**Aim of the exercise:** Lay out every line of the entries below as a Markdown table with two columns, Row and Line. Number the rows and leave out blank lines.

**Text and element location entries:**

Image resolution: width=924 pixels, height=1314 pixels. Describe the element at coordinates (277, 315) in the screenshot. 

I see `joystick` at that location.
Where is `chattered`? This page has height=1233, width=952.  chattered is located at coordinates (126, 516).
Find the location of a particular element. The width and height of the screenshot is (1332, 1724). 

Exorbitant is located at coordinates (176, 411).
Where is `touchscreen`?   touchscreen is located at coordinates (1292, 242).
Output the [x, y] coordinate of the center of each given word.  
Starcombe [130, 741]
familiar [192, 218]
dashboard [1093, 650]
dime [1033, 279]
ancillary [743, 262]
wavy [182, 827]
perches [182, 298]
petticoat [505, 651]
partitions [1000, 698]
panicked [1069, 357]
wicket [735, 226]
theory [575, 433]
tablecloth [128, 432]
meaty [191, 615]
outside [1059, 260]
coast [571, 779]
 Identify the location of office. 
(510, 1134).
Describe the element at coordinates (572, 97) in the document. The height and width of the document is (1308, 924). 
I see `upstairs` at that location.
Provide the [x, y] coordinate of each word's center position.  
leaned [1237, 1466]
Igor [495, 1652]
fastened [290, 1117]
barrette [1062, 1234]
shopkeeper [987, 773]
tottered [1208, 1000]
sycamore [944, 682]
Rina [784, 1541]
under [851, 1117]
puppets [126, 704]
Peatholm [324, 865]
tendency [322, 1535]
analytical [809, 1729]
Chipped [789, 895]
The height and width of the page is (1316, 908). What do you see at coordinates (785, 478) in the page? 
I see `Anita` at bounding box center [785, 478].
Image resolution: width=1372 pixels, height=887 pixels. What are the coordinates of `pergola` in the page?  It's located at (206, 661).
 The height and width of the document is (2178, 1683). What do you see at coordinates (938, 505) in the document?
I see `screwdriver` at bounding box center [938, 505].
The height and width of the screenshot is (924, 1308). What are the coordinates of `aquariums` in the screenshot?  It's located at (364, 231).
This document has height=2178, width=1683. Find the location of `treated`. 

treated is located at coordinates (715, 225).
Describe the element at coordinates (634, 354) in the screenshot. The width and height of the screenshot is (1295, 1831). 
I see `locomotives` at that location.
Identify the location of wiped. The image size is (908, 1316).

**Answer for this exercise:**
| Row | Line |
|---|---|
| 1 | Image resolution: width=924 pixels, height=1314 pixels. Describe the element at coordinates (277, 315) in the screenshot.  |
| 2 | I see `joystick` at that location. |
| 3 | Where is `chattered`? This page has height=1233, width=952.  chattered is located at coordinates (126, 516). |
| 4 | Find the location of a particular element. The width and height of the screenshot is (1332, 1724).  |
| 5 | Exorbitant is located at coordinates (176, 411). |
| 6 | Where is `touchscreen`?   touchscreen is located at coordinates (1292, 242). |
| 7 | Output the [x, y] coordinate of the center of each given word.   |
| 8 | Starcombe [130, 741] |
| 9 | familiar [192, 218] |
| 10 | dashboard [1093, 650] |
| 11 | dime [1033, 279] |
| 12 | ancillary [743, 262] |
| 13 | wavy [182, 827] |
| 14 | perches [182, 298] |
| 15 | petticoat [505, 651] |
| 16 | partitions [1000, 698] |
| 17 | panicked [1069, 357] |
| 18 | wicket [735, 226] |
| 19 | theory [575, 433] |
| 20 | tablecloth [128, 432] |
| 21 | meaty [191, 615] |
| 22 | outside [1059, 260] |
| 23 | coast [571, 779] |
| 24 |  Identify the location of office.  |
| 25 | (510, 1134). |
| 26 | Describe the element at coordinates (572, 97) in the document. The height and width of the document is (1308, 924).  |
| 27 | I see `upstairs` at that location. |
| 28 | Provide the [x, y] coordinate of each word's center position.   |
| 29 | leaned [1237, 1466] |
| 30 | Igor [495, 1652] |
| 31 | fastened [290, 1117] |
| 32 | barrette [1062, 1234] |
| 33 | shopkeeper [987, 773] |
| 34 | tottered [1208, 1000] |
| 35 | sycamore [944, 682] |
| 36 | Rina [784, 1541] |
| 37 | under [851, 1117] |
| 38 | puppets [126, 704] |
| 39 | Peatholm [324, 865] |
| 40 | tendency [322, 1535] |
| 41 | analytical [809, 1729] |
| 42 | Chipped [789, 895] |
| 43 | The height and width of the page is (1316, 908). What do you see at coordinates (785, 478) in the page?  |
| 44 | I see `Anita` at bounding box center [785, 478]. |
| 45 | Image resolution: width=1372 pixels, height=887 pixels. What are the coordinates of `pergola` in the page?  It's located at (206, 661). |
| 46 |  The height and width of the document is (2178, 1683). What do you see at coordinates (938, 505) in the document? |
| 47 | I see `screwdriver` at bounding box center [938, 505]. |
| 48 | The height and width of the screenshot is (924, 1308). What are the coordinates of `aquariums` in the screenshot?  It's located at (364, 231). |
| 49 | This document has height=2178, width=1683. Find the location of `treated`.  |
| 50 | treated is located at coordinates (715, 225). |
| 51 | Describe the element at coordinates (634, 354) in the screenshot. The width and height of the screenshot is (1295, 1831).  |
| 52 | I see `locomotives` at that location. |
| 53 | Identify the location of wiped. The image size is (908, 1316). |